(Material for the task)
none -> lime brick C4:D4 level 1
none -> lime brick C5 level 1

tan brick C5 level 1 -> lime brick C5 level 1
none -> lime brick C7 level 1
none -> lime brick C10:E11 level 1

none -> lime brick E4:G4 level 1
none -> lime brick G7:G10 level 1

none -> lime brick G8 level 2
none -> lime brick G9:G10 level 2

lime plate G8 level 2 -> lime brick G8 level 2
(End Material for the task)
▶ _Task directions_: Filter the data, keeping only the lines that contain "none".

▶ _Solution to this task_:
none -> lime brick C4:D4 level 1
none -> lime brick C5 level 1
none -> lime brick C7 level 1
none -> lime brick C10:E11 level 1
none -> lime brick E4:G4 level 1
none -> lime brick G7:G10 level 1
none -> lime brick G8 level 2
none -> lime brick G9:G10 level 2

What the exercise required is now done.